Description of the task
Take the entries below and print only the lines from the one with "pink donut: 4 -> 8" through the one with "orange plate: 7 -> 4", exactly as they stand, both ends included.

[Collection entries]
____________
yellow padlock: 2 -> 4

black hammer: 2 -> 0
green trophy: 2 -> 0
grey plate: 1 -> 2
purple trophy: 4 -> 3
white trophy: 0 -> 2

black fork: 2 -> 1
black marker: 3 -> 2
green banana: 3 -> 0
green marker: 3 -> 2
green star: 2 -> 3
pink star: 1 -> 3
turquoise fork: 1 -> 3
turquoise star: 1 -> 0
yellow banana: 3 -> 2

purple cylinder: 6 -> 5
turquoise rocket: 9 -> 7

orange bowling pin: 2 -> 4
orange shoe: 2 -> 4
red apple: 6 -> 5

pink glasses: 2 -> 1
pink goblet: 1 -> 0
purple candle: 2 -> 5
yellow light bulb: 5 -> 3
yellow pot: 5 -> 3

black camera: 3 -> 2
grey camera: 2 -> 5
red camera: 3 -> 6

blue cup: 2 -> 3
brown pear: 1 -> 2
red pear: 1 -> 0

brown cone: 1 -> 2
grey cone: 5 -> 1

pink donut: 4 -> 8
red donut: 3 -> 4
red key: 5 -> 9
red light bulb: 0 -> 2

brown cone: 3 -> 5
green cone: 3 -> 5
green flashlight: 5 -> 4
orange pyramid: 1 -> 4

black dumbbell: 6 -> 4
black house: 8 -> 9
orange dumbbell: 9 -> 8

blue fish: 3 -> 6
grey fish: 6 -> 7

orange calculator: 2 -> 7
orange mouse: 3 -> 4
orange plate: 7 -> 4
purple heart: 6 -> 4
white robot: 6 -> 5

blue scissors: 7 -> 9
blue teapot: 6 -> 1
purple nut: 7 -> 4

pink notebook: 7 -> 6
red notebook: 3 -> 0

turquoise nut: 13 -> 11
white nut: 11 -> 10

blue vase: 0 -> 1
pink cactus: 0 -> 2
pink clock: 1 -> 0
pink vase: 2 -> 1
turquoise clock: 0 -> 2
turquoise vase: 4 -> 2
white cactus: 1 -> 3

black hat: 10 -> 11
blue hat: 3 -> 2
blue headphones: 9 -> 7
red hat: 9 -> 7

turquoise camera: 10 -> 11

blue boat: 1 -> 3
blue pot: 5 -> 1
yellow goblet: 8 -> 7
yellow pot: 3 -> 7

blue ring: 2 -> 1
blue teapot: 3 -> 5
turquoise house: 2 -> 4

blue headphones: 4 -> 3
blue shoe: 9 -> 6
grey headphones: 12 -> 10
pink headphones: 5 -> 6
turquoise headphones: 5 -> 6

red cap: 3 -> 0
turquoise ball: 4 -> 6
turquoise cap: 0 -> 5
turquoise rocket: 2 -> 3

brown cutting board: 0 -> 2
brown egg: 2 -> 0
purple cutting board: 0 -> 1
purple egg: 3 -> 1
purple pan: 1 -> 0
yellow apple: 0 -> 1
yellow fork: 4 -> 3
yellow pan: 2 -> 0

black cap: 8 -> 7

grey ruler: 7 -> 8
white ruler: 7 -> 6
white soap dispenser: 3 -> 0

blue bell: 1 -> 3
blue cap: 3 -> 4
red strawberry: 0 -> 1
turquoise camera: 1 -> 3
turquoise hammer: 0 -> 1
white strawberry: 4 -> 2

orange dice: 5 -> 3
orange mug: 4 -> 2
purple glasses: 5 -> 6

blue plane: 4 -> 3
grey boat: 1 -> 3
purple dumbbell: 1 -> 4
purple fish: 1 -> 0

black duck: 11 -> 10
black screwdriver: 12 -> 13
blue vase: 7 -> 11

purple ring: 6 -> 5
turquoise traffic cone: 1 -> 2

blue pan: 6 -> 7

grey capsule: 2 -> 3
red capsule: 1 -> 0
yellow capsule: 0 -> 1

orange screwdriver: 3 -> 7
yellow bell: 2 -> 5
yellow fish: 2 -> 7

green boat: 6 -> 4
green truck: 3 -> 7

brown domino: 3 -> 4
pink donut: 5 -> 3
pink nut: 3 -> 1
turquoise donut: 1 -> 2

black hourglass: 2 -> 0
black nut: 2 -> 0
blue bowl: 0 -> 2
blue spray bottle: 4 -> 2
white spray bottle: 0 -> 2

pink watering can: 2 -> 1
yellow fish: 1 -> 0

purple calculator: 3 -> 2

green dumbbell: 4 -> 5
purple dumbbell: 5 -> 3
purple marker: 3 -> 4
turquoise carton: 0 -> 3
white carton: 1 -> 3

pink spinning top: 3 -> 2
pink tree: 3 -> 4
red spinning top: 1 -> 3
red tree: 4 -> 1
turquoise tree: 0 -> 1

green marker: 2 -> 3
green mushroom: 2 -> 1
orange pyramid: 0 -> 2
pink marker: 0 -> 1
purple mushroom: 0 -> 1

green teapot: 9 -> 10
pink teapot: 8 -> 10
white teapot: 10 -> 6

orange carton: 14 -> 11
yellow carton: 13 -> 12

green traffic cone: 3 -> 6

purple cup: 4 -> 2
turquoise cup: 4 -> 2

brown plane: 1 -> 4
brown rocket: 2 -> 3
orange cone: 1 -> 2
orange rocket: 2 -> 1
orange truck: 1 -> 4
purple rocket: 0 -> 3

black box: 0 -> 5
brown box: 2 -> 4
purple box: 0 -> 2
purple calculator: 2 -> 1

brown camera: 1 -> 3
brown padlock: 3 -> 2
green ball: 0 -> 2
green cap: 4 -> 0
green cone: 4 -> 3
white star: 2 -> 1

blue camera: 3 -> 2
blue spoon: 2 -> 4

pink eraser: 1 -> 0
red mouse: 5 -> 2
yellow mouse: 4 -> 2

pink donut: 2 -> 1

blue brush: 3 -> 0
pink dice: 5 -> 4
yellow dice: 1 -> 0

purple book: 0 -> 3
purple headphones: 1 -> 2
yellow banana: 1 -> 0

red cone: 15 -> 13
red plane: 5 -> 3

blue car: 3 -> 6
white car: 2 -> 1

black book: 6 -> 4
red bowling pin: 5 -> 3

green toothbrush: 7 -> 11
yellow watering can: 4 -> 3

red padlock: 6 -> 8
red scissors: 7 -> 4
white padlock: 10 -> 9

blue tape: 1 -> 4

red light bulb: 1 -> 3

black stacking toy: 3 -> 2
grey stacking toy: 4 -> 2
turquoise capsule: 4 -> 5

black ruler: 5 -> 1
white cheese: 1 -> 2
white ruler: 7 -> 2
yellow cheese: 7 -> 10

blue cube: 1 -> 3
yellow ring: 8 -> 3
____________
Answer for this exercise
pink donut: 4 -> 8
red donut: 3 -> 4
red key: 5 -> 9
red light bulb: 0 -> 2

brown cone: 3 -> 5
green cone: 3 -> 5
green flashlight: 5 -> 4
orange pyramid: 1 -> 4

black dumbbell: 6 -> 4
black house: 8 -> 9
orange dumbbell: 9 -> 8

blue fish: 3 -> 6
grey fish: 6 -> 7

orange calculator: 2 -> 7
orange mouse: 3 -> 4
orange plate: 7 -> 4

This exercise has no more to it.